Change detection data:
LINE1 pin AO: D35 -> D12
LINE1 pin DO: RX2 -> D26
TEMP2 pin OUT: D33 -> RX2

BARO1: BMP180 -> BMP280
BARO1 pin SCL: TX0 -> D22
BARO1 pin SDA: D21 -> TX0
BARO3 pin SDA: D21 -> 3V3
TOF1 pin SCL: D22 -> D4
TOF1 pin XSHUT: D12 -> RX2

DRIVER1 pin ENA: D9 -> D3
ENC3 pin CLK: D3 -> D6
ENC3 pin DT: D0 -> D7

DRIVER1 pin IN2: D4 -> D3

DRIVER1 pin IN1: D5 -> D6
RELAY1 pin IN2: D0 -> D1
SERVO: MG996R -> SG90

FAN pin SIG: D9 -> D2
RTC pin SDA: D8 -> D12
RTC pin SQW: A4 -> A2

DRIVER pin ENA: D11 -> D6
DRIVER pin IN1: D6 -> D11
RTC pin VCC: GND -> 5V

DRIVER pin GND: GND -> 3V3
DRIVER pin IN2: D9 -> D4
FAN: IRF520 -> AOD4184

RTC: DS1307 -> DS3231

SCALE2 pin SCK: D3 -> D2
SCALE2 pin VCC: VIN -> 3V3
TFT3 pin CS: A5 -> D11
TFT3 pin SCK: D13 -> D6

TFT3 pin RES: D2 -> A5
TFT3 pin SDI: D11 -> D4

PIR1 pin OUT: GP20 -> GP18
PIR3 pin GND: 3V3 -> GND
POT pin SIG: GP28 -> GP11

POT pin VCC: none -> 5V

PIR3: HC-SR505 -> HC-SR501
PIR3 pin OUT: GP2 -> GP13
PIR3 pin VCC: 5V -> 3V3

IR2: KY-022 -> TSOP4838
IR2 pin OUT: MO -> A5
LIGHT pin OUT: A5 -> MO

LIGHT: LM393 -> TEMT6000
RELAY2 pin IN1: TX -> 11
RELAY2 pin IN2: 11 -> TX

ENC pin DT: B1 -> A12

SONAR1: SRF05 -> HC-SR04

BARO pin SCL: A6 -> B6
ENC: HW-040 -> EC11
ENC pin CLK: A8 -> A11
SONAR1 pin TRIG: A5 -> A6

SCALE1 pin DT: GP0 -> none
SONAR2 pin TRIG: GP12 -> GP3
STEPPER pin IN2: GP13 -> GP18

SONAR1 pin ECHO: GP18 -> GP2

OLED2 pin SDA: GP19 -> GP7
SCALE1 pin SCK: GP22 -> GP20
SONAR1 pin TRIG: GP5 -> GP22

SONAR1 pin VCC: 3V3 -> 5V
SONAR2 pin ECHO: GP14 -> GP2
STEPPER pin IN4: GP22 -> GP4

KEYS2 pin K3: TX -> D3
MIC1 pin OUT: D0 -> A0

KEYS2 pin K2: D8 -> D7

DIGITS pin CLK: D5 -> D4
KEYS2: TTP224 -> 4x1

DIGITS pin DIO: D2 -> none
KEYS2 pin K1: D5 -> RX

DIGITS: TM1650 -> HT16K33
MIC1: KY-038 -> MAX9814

[EXERCISE INSTRUCTIONS]
Output all of the data in full, exactly as given.

[RESULT OF THE TASK]
LINE1 pin AO: D35 -> D12
LINE1 pin DO: RX2 -> D26
TEMP2 pin OUT: D33 -> RX2

BARO1: BMP180 -> BMP280
BARO1 pin SCL: TX0 -> D22
BARO1 pin SDA: D21 -> TX0
BARO3 pin SDA: D21 -> 3V3
TOF1 pin SCL: D22 -> D4
TOF1 pin XSHUT: D12 -> RX2

DRIVER1 pin ENA: D9 -> D3
ENC3 pin CLK: D3 -> D6
ENC3 pin DT: D0 -> D7

DRIVER1 pin IN2: D4 -> D3

DRIVER1 pin IN1: D5 -> D6
RELAY1 pin IN2: D0 -> D1
SERVO: MG996R -> SG90

FAN pin SIG: D9 -> D2
RTC pin SDA: D8 -> D12
RTC pin SQW: A4 -> A2

DRIVER pin ENA: D11 -> D6
DRIVER pin IN1: D6 -> D11
RTC pin VCC: GND -> 5V

DRIVER pin GND: GND -> 3V3
DRIVER pin IN2: D9 -> D4
FAN: IRF520 -> AOD4184

RTC: DS1307 -> DS3231

SCALE2 pin SCK: D3 -> D2
SCALE2 pin VCC: VIN -> 3V3
TFT3 pin CS: A5 -> D11
TFT3 pin SCK: D13 -> D6

TFT3 pin RES: D2 -> A5
TFT3 pin SDI: D11 -> D4

PIR1 pin OUT: GP20 -> GP18
PIR3 pin GND: 3V3 -> GND
POT pin SIG: GP28 -> GP11

POT pin VCC: none -> 5V

PIR3: HC-SR505 -> HC-SR501
PIR3 pin OUT: GP2 -> GP13
PIR3 pin VCC: 5V -> 3V3

IR2: KY-022 -> TSOP4838
IR2 pin OUT: MO -> A5
LIGHT pin OUT: A5 -> MO

LIGHT: LM393 -> TEMT6000
RELAY2 pin IN1: TX -> 11
RELAY2 pin IN2: 11 -> TX

ENC pin DT: B1 -> A12

SONAR1: SRF05 -> HC-SR04

BARO pin SCL: A6 -> B6
ENC: HW-040 -> EC11
ENC pin CLK: A8 -> A11
SONAR1 pin TRIG: A5 -> A6

SCALE1 pin DT: GP0 -> none
SONAR2 pin TRIG: GP12 -> GP3
STEPPER pin IN2: GP13 -> GP18

SONAR1 pin ECHO: GP18 -> GP2

OLED2 pin SDA: GP19 -> GP7
SCALE1 pin SCK: GP22 -> GP20
SONAR1 pin TRIG: GP5 -> GP22

SONAR1 pin VCC: 3V3 -> 5V
SONAR2 pin ECHO: GP14 -> GP2
STEPPER pin IN4: GP22 -> GP4

KEYS2 pin K3: TX -> D3
MIC1 pin OUT: D0 -> A0

KEYS2 pin K2: D8 -> D7

DIGITS pin CLK: D5 -> D4
KEYS2: TTP224 -> 4x1

DIGITS pin DIO: D2 -> none
KEYS2 pin K1: D5 -> RX

DIGITS: TM1650 -> HT16K33
MIC1: KY-038 -> MAX9814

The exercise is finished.